Problem description => When you reach the line containing "(273, 811) = (400, 497): white" in the entries below, begin reproducing lines exactly, and stop once the line containing "(719, 482) = (1004, 159): yellow" is done.

Data entries
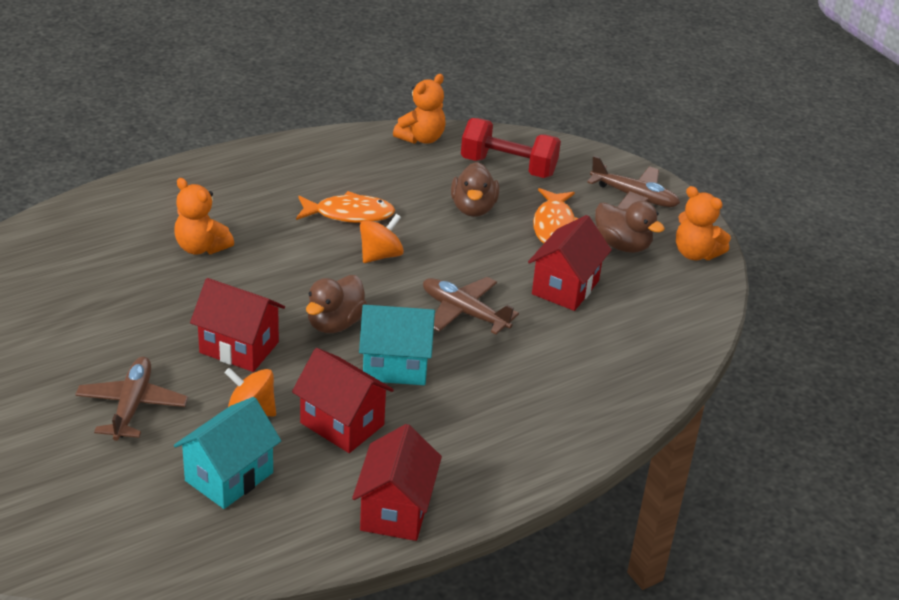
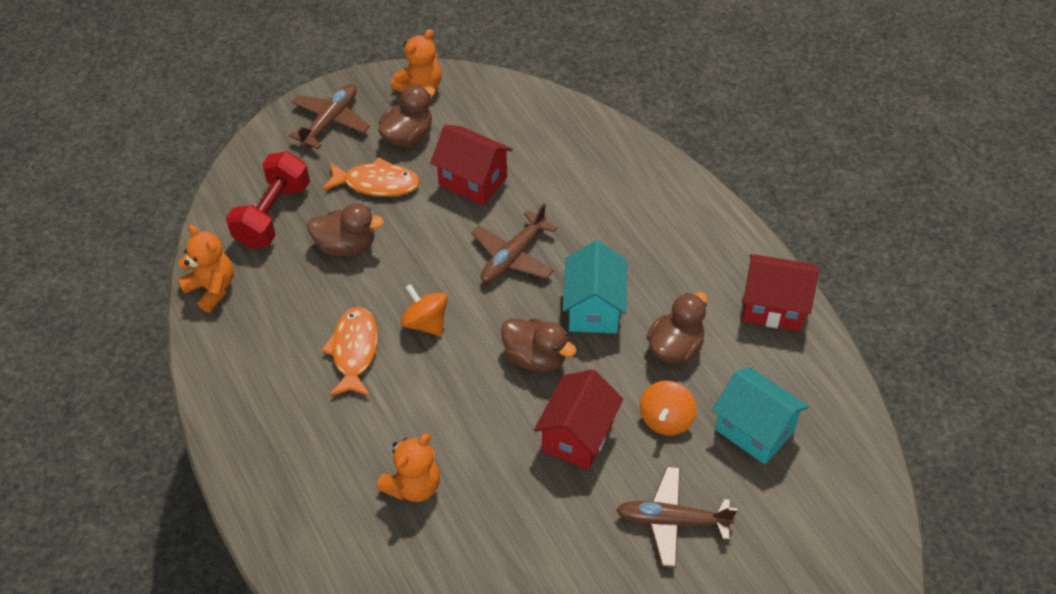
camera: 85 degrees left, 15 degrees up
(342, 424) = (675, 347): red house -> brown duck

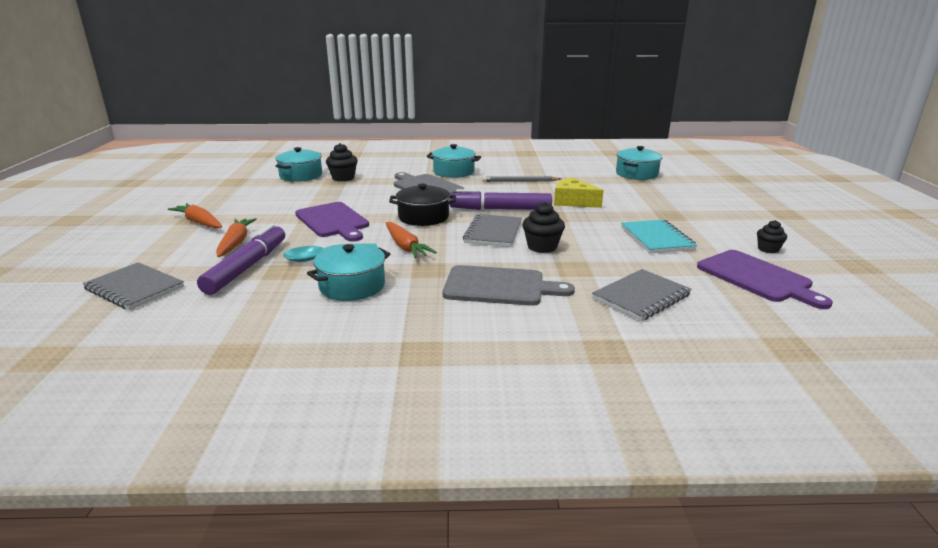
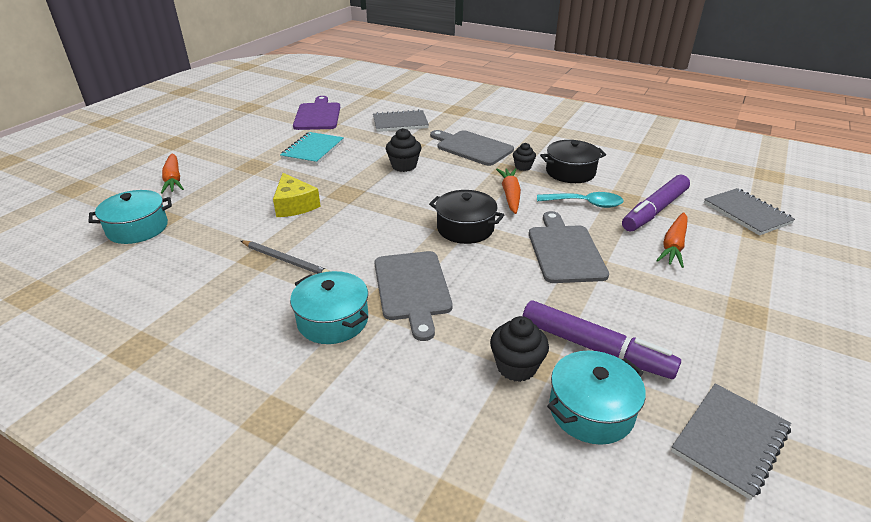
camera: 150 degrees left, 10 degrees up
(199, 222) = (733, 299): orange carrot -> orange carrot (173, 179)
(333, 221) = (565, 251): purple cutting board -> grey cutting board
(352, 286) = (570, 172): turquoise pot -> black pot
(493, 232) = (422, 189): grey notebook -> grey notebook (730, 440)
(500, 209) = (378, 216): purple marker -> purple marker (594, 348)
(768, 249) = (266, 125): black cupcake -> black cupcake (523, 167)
* * *
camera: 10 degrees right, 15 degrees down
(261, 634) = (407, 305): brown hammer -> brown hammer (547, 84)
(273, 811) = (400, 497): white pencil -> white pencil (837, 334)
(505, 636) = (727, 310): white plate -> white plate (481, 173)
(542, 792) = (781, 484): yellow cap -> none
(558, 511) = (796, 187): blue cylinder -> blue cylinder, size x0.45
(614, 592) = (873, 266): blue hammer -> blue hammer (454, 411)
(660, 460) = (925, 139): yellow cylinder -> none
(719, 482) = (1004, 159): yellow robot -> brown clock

Answer box =>
(273, 811) = (400, 497): white pencil -> white pencil (837, 334)
(505, 636) = (727, 310): white plate -> white plate (481, 173)
(542, 792) = (781, 484): yellow cap -> none
(558, 511) = (796, 187): blue cylinder -> blue cylinder, size x0.45
(614, 592) = (873, 266): blue hammer -> blue hammer (454, 411)
(660, 460) = (925, 139): yellow cylinder -> none
(719, 482) = (1004, 159): yellow robot -> brown clock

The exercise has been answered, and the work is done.